■ Records provided:
——

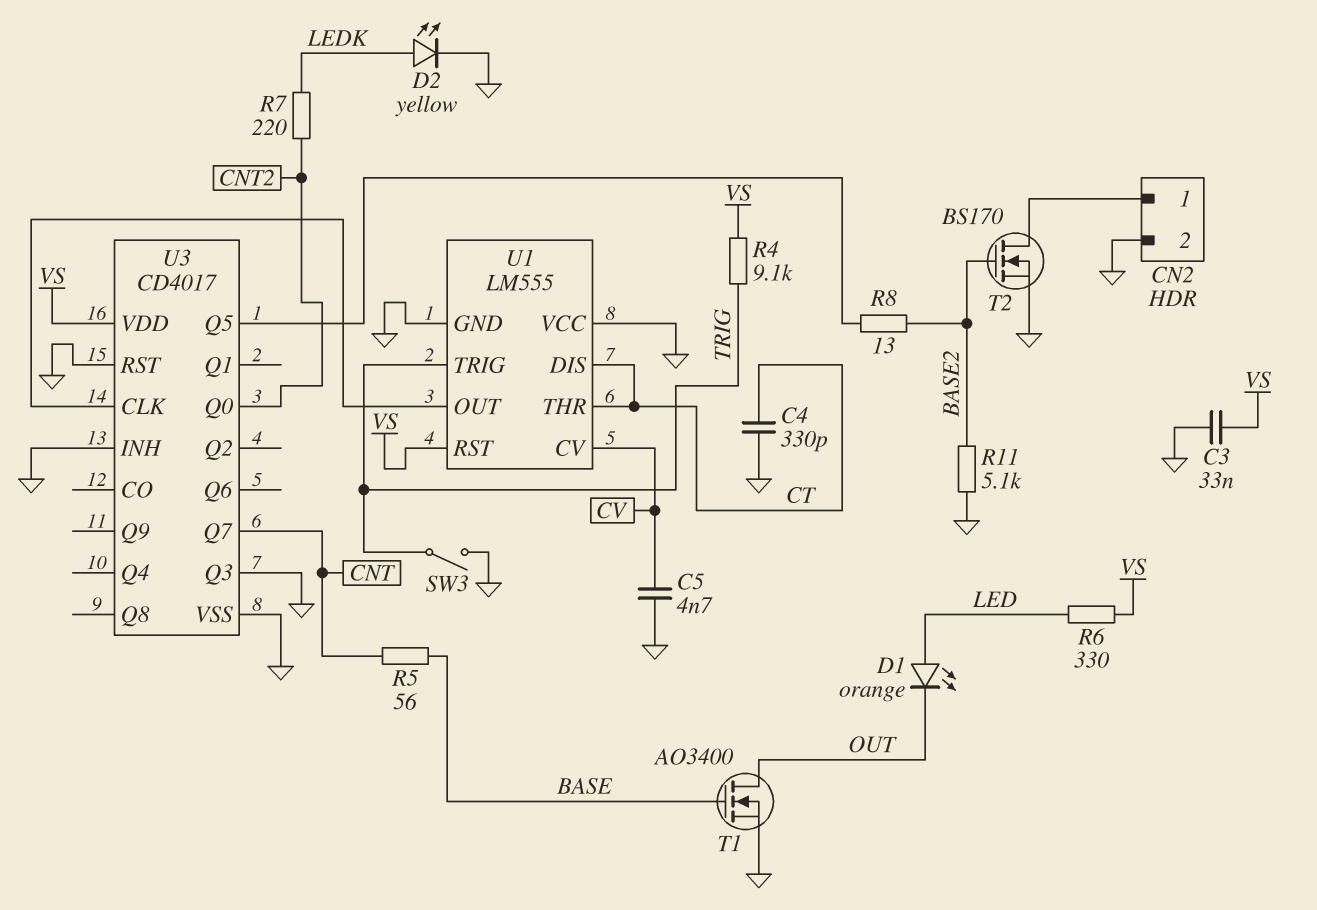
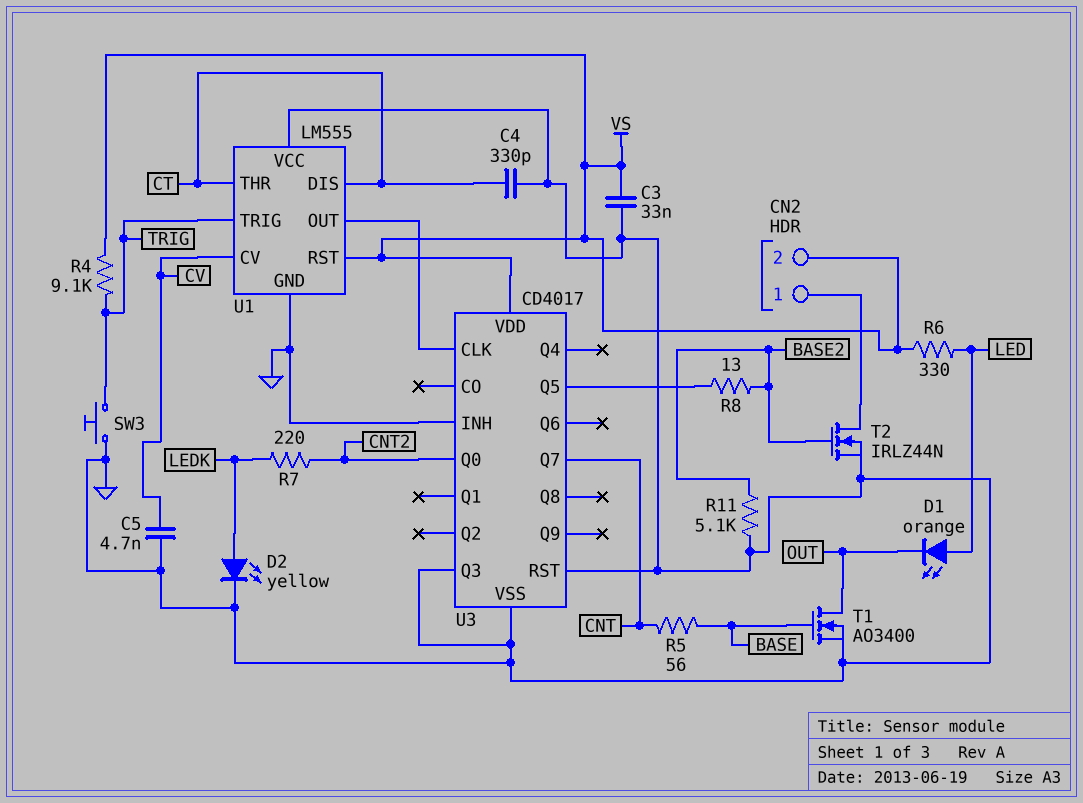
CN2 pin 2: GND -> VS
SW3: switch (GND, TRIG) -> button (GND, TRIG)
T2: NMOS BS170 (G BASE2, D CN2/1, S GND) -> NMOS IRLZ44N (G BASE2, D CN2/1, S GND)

——

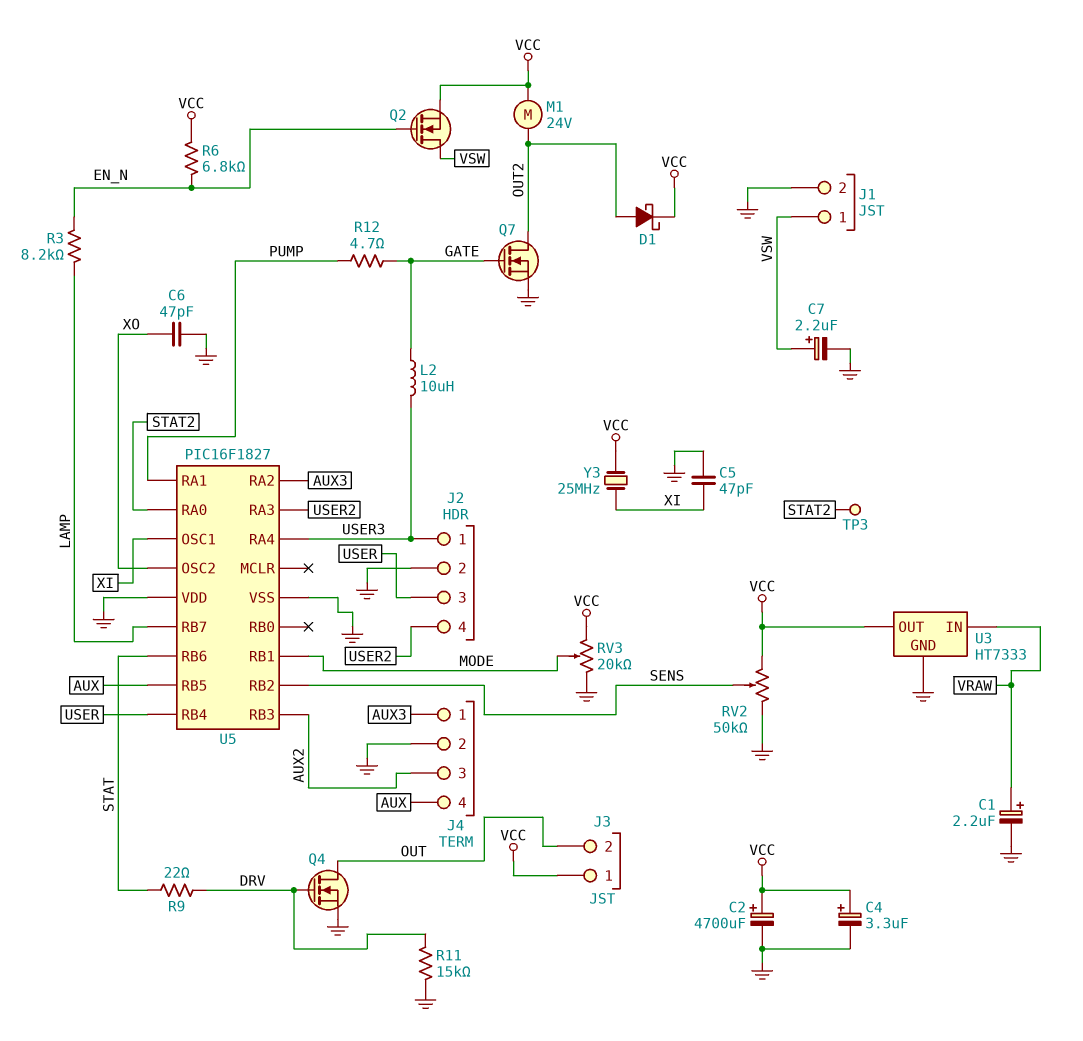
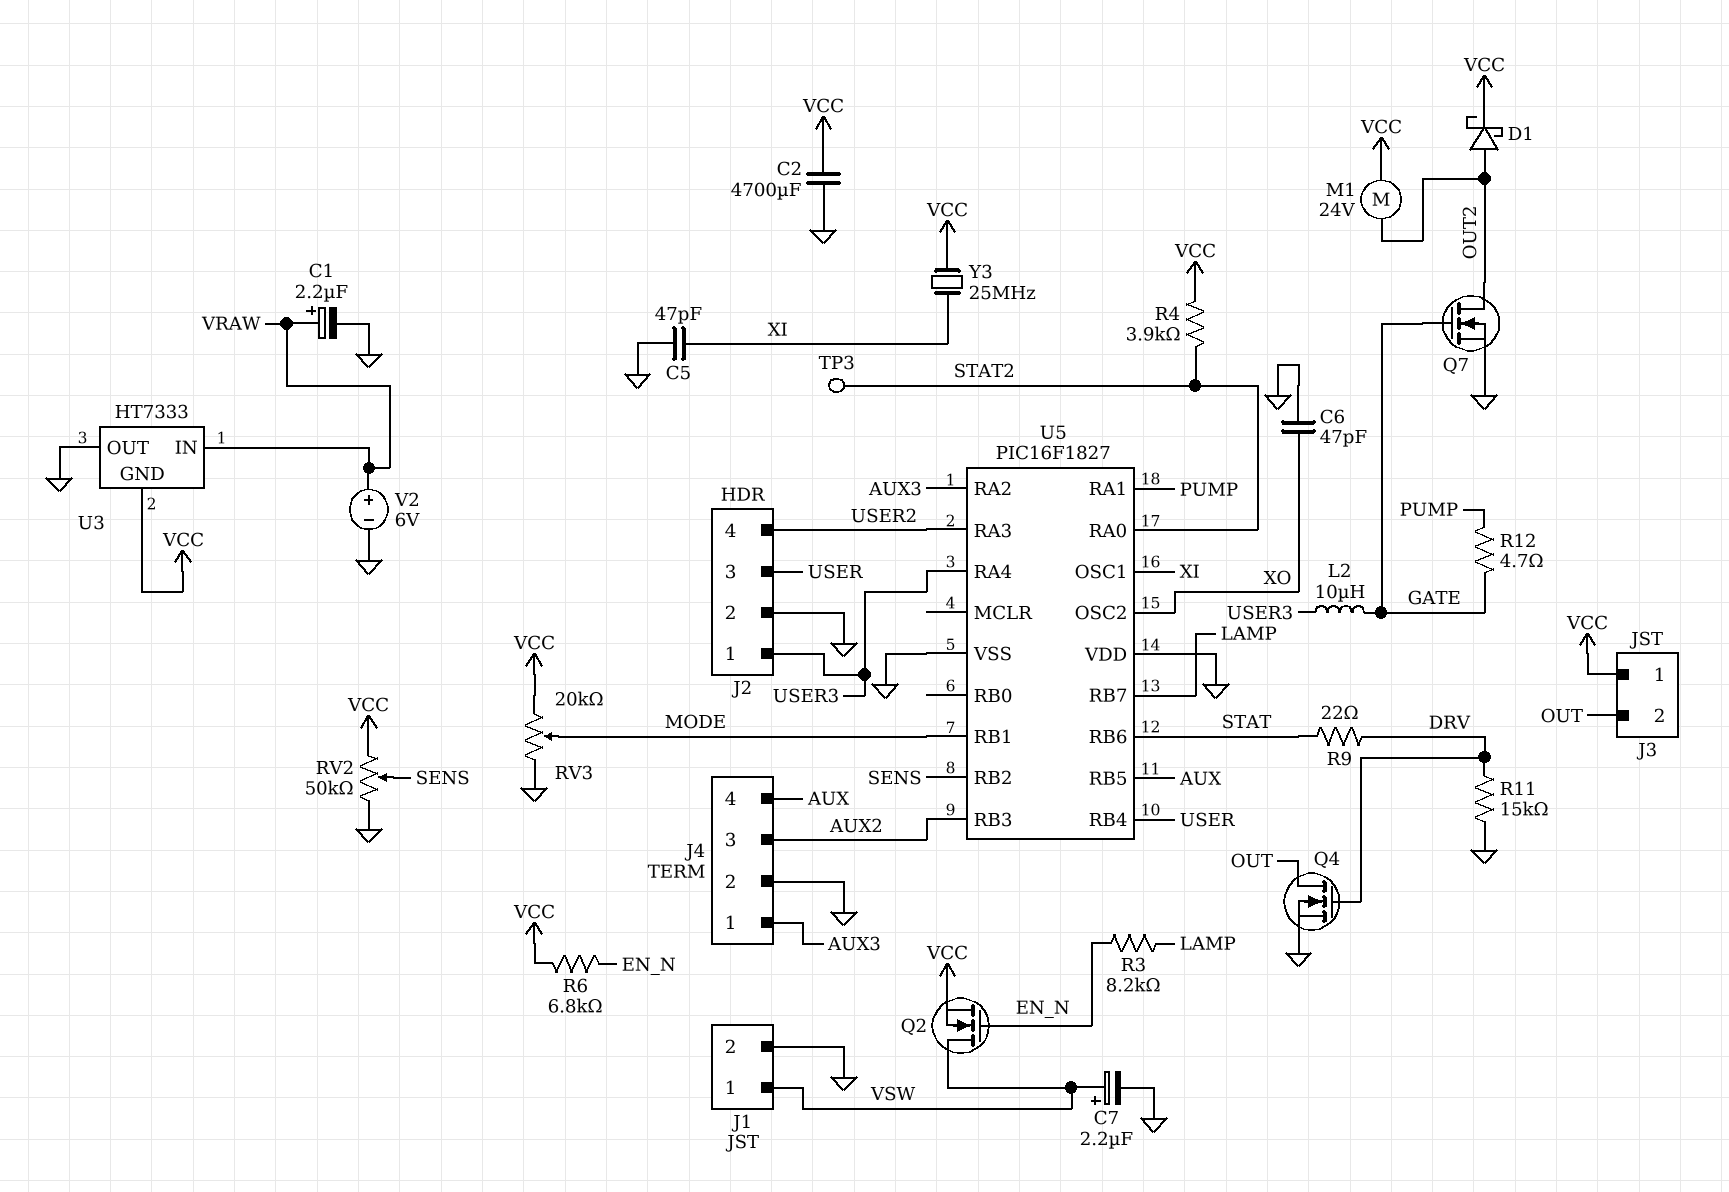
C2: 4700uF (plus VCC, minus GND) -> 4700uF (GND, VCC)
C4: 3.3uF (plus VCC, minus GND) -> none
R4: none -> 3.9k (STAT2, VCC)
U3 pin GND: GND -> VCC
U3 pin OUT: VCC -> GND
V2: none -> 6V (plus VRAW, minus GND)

——

■ Work task: Write out exactly the lines that fall from the line with "R4: none -> 3.9k (STAT2, VCC)" to the line with "V2: none -> 6V (plus VRAW, minus GND)" in the records above, keeping both ends.

■ Solution to this problem:
R4: none -> 3.9k (STAT2, VCC)
U3 pin GND: GND -> VCC
U3 pin OUT: VCC -> GND
V2: none -> 6V (plus VRAW, minus GND)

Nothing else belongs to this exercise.